═════ Provided material

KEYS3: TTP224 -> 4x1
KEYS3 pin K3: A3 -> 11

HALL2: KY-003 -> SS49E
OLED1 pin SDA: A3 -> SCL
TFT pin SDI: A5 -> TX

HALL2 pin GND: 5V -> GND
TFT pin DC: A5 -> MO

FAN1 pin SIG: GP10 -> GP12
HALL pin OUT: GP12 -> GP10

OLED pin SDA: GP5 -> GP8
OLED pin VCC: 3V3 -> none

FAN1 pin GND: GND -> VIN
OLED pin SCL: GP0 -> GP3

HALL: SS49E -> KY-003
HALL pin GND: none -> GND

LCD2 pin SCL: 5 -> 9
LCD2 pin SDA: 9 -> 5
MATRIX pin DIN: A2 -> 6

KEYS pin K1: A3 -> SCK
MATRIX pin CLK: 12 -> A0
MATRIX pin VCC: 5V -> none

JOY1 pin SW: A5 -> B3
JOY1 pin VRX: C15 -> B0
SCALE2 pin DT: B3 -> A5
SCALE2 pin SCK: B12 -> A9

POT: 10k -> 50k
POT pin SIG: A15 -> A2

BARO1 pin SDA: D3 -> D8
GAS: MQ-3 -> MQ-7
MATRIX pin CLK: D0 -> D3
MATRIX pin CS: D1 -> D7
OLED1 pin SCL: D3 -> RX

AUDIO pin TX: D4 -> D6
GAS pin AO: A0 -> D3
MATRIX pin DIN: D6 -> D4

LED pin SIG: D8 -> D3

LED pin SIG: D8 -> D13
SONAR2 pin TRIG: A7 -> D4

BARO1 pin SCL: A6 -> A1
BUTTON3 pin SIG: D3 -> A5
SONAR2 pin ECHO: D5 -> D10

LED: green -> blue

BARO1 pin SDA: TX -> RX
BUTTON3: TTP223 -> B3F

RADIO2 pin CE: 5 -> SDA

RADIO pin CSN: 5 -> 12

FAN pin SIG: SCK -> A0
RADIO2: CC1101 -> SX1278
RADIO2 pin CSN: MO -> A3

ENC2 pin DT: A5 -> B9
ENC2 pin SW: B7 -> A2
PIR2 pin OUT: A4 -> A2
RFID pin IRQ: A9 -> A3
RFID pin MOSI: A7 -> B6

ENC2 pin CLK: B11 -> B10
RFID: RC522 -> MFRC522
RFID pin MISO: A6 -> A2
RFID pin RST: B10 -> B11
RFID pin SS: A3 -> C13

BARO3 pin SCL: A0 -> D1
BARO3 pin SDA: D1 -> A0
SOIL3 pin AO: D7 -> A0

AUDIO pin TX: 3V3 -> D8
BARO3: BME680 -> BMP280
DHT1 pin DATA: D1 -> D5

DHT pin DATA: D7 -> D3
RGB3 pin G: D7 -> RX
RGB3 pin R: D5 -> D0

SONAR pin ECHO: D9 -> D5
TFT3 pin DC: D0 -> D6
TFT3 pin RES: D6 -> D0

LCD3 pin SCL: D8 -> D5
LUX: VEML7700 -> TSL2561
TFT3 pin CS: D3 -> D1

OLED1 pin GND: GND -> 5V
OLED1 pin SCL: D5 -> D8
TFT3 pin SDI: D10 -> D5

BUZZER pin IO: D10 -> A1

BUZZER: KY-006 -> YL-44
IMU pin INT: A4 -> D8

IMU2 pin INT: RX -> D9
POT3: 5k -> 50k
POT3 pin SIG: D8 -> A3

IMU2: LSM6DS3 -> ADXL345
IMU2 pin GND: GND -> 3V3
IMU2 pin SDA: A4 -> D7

══════════

Task requirements: Would you write down every record again, exactly?

Exercise output:
KEYS3: TTP224 -> 4x1
KEYS3 pin K3: A3 -> 11

HALL2: KY-003 -> SS49E
OLED1 pin SDA: A3 -> SCL
TFT pin SDI: A5 -> TX

HALL2 pin GND: 5V -> GND
TFT pin DC: A5 -> MO

FAN1 pin SIG: GP10 -> GP12
HALL pin OUT: GP12 -> GP10

OLED pin SDA: GP5 -> GP8
OLED pin VCC: 3V3 -> none

FAN1 pin GND: GND -> VIN
OLED pin SCL: GP0 -> GP3

HALL: SS49E -> KY-003
HALL pin GND: none -> GND

LCD2 pin SCL: 5 -> 9
LCD2 pin SDA: 9 -> 5
MATRIX pin DIN: A2 -> 6

KEYS pin K1: A3 -> SCK
MATRIX pin CLK: 12 -> A0
MATRIX pin VCC: 5V -> none

JOY1 pin SW: A5 -> B3
JOY1 pin VRX: C15 -> B0
SCALE2 pin DT: B3 -> A5
SCALE2 pin SCK: B12 -> A9

POT: 10k -> 50k
POT pin SIG: A15 -> A2

BARO1 pin SDA: D3 -> D8
GAS: MQ-3 -> MQ-7
MATRIX pin CLK: D0 -> D3
MATRIX pin CS: D1 -> D7
OLED1 pin SCL: D3 -> RX

AUDIO pin TX: D4 -> D6
GAS pin AO: A0 -> D3
MATRIX pin DIN: D6 -> D4

LED pin SIG: D8 -> D3

LED pin SIG: D8 -> D13
SONAR2 pin TRIG: A7 -> D4

BARO1 pin SCL: A6 -> A1
BUTTON3 pin SIG: D3 -> A5
SONAR2 pin ECHO: D5 -> D10

LED: green -> blue

BARO1 pin SDA: TX -> RX
BUTTON3: TTP223 -> B3F

RADIO2 pin CE: 5 -> SDA

RADIO pin CSN: 5 -> 12

FAN pin SIG: SCK -> A0
RADIO2: CC1101 -> SX1278
RADIO2 pin CSN: MO -> A3

ENC2 pin DT: A5 -> B9
ENC2 pin SW: B7 -> A2
PIR2 pin OUT: A4 -> A2
RFID pin IRQ: A9 -> A3
RFID pin MOSI: A7 -> B6

ENC2 pin CLK: B11 -> B10
RFID: RC522 -> MFRC522
RFID pin MISO: A6 -> A2
RFID pin RST: B10 -> B11
RFID pin SS: A3 -> C13

BARO3 pin SCL: A0 -> D1
BARO3 pin SDA: D1 -> A0
SOIL3 pin AO: D7 -> A0

AUDIO pin TX: 3V3 -> D8
BARO3: BME680 -> BMP280
DHT1 pin DATA: D1 -> D5

DHT pin DATA: D7 -> D3
RGB3 pin G: D7 -> RX
RGB3 pin R: D5 -> D0

SONAR pin ECHO: D9 -> D5
TFT3 pin DC: D0 -> D6
TFT3 pin RES: D6 -> D0

LCD3 pin SCL: D8 -> D5
LUX: VEML7700 -> TSL2561
TFT3 pin CS: D3 -> D1

OLED1 pin GND: GND -> 5V
OLED1 pin SCL: D5 -> D8
TFT3 pin SDI: D10 -> D5

BUZZER pin IO: D10 -> A1

BUZZER: KY-006 -> YL-44
IMU pin INT: A4 -> D8

IMU2 pin INT: RX -> D9
POT3: 5k -> 50k
POT3 pin SIG: D8 -> A3

IMU2: LSM6DS3 -> ADXL345
IMU2 pin GND: GND -> 3V3
IMU2 pin SDA: A4 -> D7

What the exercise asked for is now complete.